EXERCISE DESCRIPTION:
Transcribe verbatim the span of lines that opens with the line containing "corazón (rojo) <917,385>" and closes with the last line of the data below.

INPUT DATA:

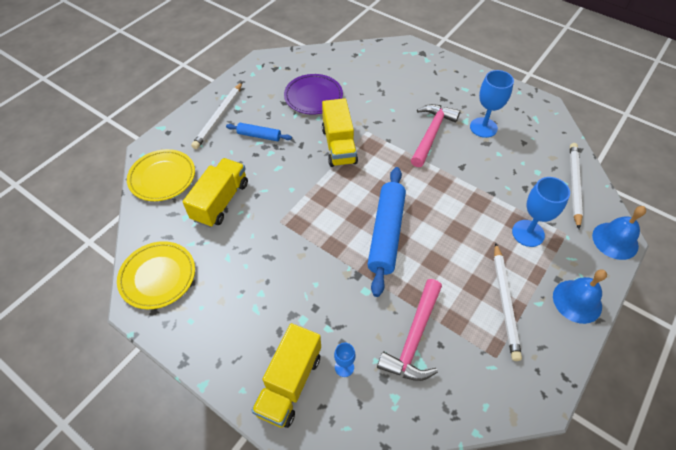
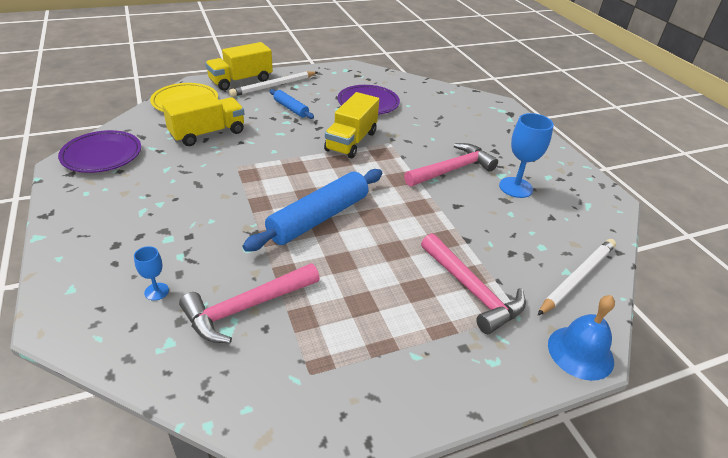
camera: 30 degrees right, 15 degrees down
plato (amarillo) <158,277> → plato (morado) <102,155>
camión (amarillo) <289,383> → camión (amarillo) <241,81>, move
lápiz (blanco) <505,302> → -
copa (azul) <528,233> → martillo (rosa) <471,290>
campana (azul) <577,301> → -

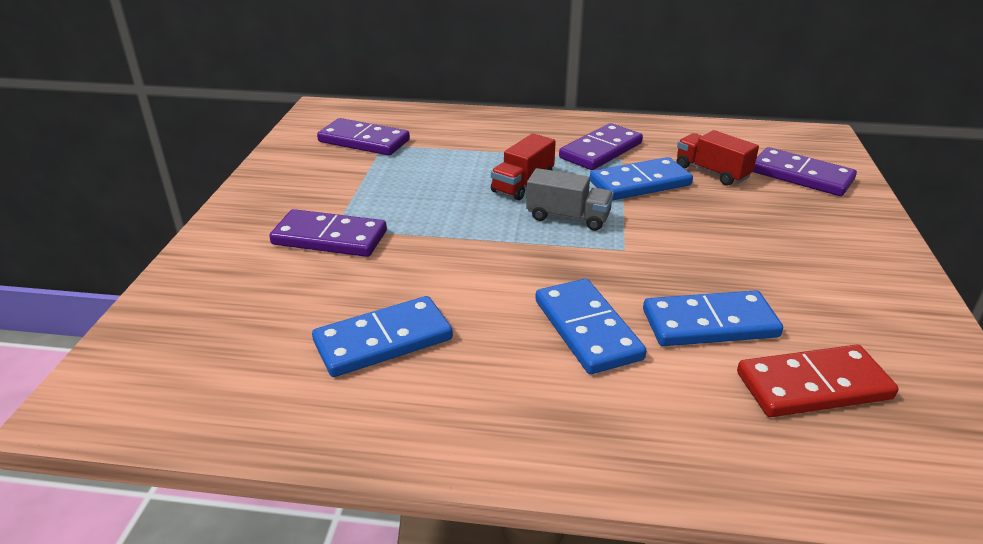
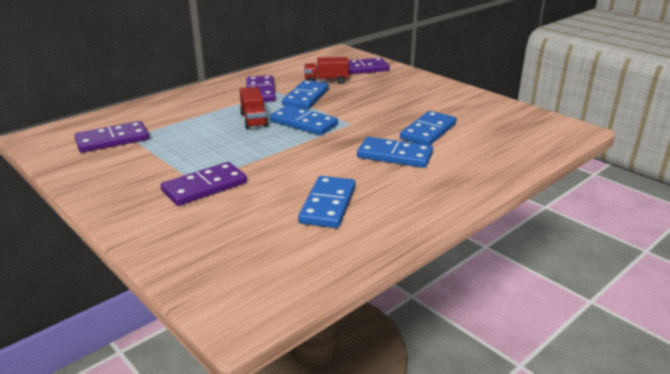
camera: 50 degrees left, 5 degrees down
camión (gris) <568,217> → ficha de dominó (azul) <303,123>
ficha de dominó (rojo) <813,386> → -

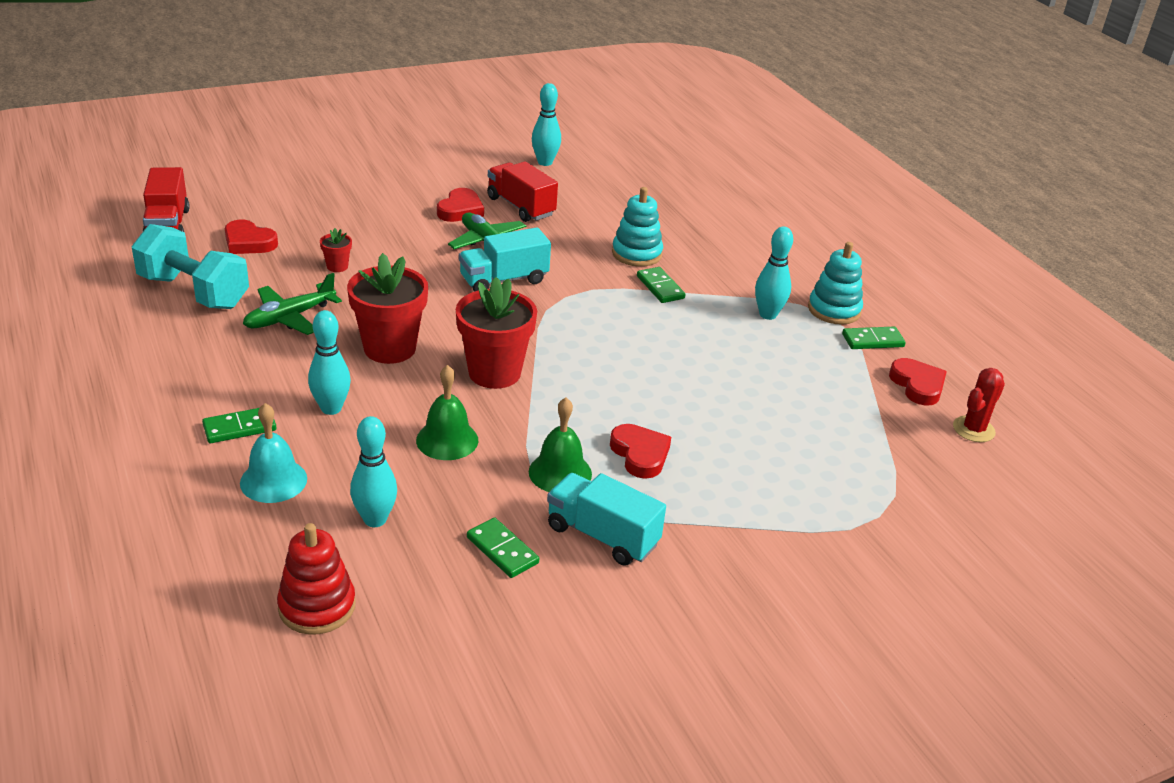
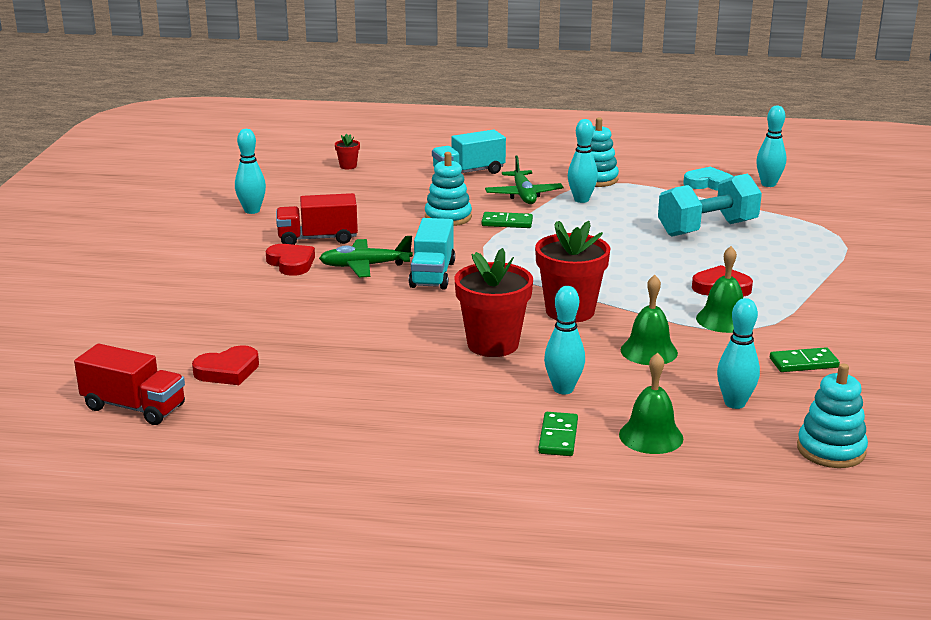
camera: 55 degrees left, 10 degrees down
mancuerna (turquesa) <194,292> → mancuerna (turquesa) <707,229>, move
campana (turquesa) <273,480> → campana (verde) <651,436>
avión (verde) <289,318> → avión (verde) <523,195>, move
juguete apilable (rojo) <317,606> → juguete apilable (turquesa) <831,450>
maceta (rojo) <337,266> → maceta (rojo) <348,166>, move
camión (turquesa) <602,536> → camión (turquesa) <468,172>, move
ficha de dominó (verde) <872,340> → -
corazón (rojo) <917,385> → corazón (turquesa) <708,183>
cactus (rojo) <973,429> → bolo (turquesa) <768,184>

EXERCISE ANSWER:
corazón (rojo) <917,385> → corazón (turquesa) <708,183>
cactus (rojo) <973,429> → bolo (turquesa) <768,184>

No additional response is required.